● **TO DO**
Copy the material below word for word, keeping every line in its original order.

**** RECORDED INFORMATION

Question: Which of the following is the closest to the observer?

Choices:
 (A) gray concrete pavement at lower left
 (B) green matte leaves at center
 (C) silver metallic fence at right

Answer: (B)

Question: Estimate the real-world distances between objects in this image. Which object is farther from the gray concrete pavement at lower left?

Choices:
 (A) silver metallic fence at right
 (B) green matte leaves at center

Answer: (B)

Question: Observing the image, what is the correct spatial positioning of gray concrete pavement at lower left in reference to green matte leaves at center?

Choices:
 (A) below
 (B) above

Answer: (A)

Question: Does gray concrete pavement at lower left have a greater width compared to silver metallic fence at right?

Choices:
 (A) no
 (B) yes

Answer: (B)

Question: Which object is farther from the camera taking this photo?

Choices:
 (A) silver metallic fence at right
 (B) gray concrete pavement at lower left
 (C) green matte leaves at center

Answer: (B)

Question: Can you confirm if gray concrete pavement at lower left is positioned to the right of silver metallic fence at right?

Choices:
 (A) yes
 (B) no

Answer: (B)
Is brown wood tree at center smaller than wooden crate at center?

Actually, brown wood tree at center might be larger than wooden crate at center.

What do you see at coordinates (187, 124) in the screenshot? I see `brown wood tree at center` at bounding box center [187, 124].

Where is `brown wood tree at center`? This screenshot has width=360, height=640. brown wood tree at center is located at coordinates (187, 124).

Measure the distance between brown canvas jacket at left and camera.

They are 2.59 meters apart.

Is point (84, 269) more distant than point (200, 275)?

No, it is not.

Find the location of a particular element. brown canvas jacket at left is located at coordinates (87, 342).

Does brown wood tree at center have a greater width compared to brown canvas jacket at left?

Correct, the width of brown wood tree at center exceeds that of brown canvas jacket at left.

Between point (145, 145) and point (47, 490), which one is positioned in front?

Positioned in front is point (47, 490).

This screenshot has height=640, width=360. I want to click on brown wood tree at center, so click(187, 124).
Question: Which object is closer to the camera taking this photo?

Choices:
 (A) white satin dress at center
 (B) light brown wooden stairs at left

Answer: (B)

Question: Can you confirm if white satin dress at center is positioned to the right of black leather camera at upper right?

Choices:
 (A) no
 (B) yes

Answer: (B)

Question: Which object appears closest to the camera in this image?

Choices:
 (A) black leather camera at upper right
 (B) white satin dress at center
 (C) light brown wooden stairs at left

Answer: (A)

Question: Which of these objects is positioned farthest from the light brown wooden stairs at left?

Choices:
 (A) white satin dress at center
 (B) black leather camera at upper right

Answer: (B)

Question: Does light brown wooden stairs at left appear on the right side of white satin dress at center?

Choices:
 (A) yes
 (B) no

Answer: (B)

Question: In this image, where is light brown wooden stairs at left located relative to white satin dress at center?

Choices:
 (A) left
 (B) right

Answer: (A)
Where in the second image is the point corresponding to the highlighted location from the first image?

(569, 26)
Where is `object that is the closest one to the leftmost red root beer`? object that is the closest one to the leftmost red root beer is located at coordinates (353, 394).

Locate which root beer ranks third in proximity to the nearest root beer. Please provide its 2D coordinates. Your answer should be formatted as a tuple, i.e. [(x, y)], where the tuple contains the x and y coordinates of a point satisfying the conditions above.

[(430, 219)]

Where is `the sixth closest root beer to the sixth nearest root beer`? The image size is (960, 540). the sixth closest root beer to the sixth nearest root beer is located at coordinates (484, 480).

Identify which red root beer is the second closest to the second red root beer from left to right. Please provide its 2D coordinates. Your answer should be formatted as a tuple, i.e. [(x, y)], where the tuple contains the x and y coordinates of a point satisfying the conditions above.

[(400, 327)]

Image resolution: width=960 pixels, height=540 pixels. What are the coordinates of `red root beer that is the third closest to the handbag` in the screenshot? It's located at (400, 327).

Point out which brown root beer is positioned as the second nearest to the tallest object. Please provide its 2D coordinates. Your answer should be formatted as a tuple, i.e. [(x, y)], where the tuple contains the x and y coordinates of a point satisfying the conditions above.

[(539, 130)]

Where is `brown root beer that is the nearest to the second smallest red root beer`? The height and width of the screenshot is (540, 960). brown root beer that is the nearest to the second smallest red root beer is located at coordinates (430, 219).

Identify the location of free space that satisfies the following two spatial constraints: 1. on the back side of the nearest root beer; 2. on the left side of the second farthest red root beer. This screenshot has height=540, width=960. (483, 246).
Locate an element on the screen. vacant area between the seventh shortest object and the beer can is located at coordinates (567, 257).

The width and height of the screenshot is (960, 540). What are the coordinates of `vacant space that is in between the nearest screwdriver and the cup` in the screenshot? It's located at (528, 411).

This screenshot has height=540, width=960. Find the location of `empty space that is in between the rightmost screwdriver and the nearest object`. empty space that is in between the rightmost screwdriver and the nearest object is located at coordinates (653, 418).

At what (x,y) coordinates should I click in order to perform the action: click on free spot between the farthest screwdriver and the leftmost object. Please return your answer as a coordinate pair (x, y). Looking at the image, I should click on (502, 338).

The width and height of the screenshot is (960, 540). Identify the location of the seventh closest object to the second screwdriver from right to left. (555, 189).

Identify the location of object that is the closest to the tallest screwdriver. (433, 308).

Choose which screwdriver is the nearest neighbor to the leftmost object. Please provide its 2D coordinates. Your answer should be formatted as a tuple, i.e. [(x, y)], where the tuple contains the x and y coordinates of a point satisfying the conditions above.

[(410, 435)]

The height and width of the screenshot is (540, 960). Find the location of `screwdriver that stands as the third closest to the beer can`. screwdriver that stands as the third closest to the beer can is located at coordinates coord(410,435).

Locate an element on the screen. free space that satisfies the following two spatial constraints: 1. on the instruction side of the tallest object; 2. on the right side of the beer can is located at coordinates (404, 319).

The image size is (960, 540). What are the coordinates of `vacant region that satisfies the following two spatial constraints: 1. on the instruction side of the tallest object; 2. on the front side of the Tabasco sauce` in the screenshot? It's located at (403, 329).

********

● **REPLY TO THE TASK**
Question: Which of the following is the closest to the observer?

Choices:
 (A) gray concrete pavement at lower left
 (B) green matte leaves at center
 (C) silver metallic fence at right

Answer: (B)

Question: Estimate the real-world distances between objects in this image. Which object is farther from the gray concrete pavement at lower left?

Choices:
 (A) silver metallic fence at right
 (B) green matte leaves at center

Answer: (B)

Question: Observing the image, what is the correct spatial positioning of gray concrete pavement at lower left in reference to green matte leaves at center?

Choices:
 (A) below
 (B) above

Answer: (A)

Question: Does gray concrete pavement at lower left have a greater width compared to silver metallic fence at right?

Choices:
 (A) no
 (B) yes

Answer: (B)

Question: Which object is farther from the camera taking this photo?

Choices:
 (A) silver metallic fence at right
 (B) gray concrete pavement at lower left
 (C) green matte leaves at center

Answer: (B)

Question: Can you confirm if gray concrete pavement at lower left is positioned to the right of silver metallic fence at right?

Choices:
 (A) yes
 (B) no

Answer: (B)
Is brown wood tree at center smaller than wooden crate at center?

Actually, brown wood tree at center might be larger than wooden crate at center.

What do you see at coordinates (187, 124) in the screenshot? I see `brown wood tree at center` at bounding box center [187, 124].

Where is `brown wood tree at center`? This screenshot has width=360, height=640. brown wood tree at center is located at coordinates (187, 124).

Measure the distance between brown canvas jacket at left and camera.

They are 2.59 meters apart.

Is point (84, 269) more distant than point (200, 275)?

No, it is not.

Find the location of a particular element. brown canvas jacket at left is located at coordinates (87, 342).

Does brown wood tree at center have a greater width compared to brown canvas jacket at left?

Correct, the width of brown wood tree at center exceeds that of brown canvas jacket at left.

Between point (145, 145) and point (47, 490), which one is positioned in front?

Positioned in front is point (47, 490).

This screenshot has height=640, width=360. I want to click on brown wood tree at center, so click(187, 124).
Question: Which object is closer to the camera taking this photo?

Choices:
 (A) white satin dress at center
 (B) light brown wooden stairs at left

Answer: (B)

Question: Can you confirm if white satin dress at center is positioned to the right of black leather camera at upper right?

Choices:
 (A) no
 (B) yes

Answer: (B)

Question: Which object appears closest to the camera in this image?

Choices:
 (A) black leather camera at upper right
 (B) white satin dress at center
 (C) light brown wooden stairs at left

Answer: (A)

Question: Which of these objects is positioned farthest from the light brown wooden stairs at left?

Choices:
 (A) white satin dress at center
 (B) black leather camera at upper right

Answer: (B)

Question: Does light brown wooden stairs at left appear on the right side of white satin dress at center?

Choices:
 (A) yes
 (B) no

Answer: (B)

Question: In this image, where is light brown wooden stairs at left located relative to white satin dress at center?

Choices:
 (A) left
 (B) right

Answer: (A)
Where in the second image is the point corresponding to the highlighted location from the first image?

(569, 26)
Where is `object that is the closest one to the leftmost red root beer`? object that is the closest one to the leftmost red root beer is located at coordinates (353, 394).

Locate which root beer ranks third in proximity to the nearest root beer. Please provide its 2D coordinates. Your answer should be formatted as a tuple, i.e. [(x, y)], where the tuple contains the x and y coordinates of a point satisfying the conditions above.

[(430, 219)]

Where is `the sixth closest root beer to the sixth nearest root beer`? The image size is (960, 540). the sixth closest root beer to the sixth nearest root beer is located at coordinates (484, 480).

Identify which red root beer is the second closest to the second red root beer from left to right. Please provide its 2D coordinates. Your answer should be formatted as a tuple, i.e. [(x, y)], where the tuple contains the x and y coordinates of a point satisfying the conditions above.

[(400, 327)]

Image resolution: width=960 pixels, height=540 pixels. What are the coordinates of `red root beer that is the third closest to the handbag` in the screenshot? It's located at (400, 327).

Point out which brown root beer is positioned as the second nearest to the tallest object. Please provide its 2D coordinates. Your answer should be formatted as a tuple, i.e. [(x, y)], where the tuple contains the x and y coordinates of a point satisfying the conditions above.

[(539, 130)]

Where is `brown root beer that is the nearest to the second smallest red root beer`? The height and width of the screenshot is (540, 960). brown root beer that is the nearest to the second smallest red root beer is located at coordinates (430, 219).

Identify the location of free space that satisfies the following two spatial constraints: 1. on the back side of the nearest root beer; 2. on the left side of the second farthest red root beer. This screenshot has height=540, width=960. (483, 246).
Locate an element on the screen. vacant area between the seventh shortest object and the beer can is located at coordinates (567, 257).

The width and height of the screenshot is (960, 540). What are the coordinates of `vacant space that is in between the nearest screwdriver and the cup` in the screenshot? It's located at (528, 411).

This screenshot has height=540, width=960. Find the location of `empty space that is in between the rightmost screwdriver and the nearest object`. empty space that is in between the rightmost screwdriver and the nearest object is located at coordinates (653, 418).

At what (x,y) coordinates should I click in order to perform the action: click on free spot between the farthest screwdriver and the leftmost object. Please return your answer as a coordinate pair (x, y). Looking at the image, I should click on (502, 338).

The width and height of the screenshot is (960, 540). Identify the location of the seventh closest object to the second screwdriver from right to left. (555, 189).

Identify the location of object that is the closest to the tallest screwdriver. (433, 308).

Choose which screwdriver is the nearest neighbor to the leftmost object. Please provide its 2D coordinates. Your answer should be formatted as a tuple, i.e. [(x, y)], where the tuple contains the x and y coordinates of a point satisfying the conditions above.

[(410, 435)]

The height and width of the screenshot is (540, 960). Find the location of `screwdriver that stands as the third closest to the beer can`. screwdriver that stands as the third closest to the beer can is located at coordinates coord(410,435).

Locate an element on the screen. free space that satisfies the following two spatial constraints: 1. on the instruction side of the tallest object; 2. on the right side of the beer can is located at coordinates (404, 319).

The image size is (960, 540). What are the coordinates of `vacant region that satisfies the following two spatial constraints: 1. on the instruction side of the tallest object; 2. on the front side of the Tabasco sauce` in the screenshot? It's located at (403, 329).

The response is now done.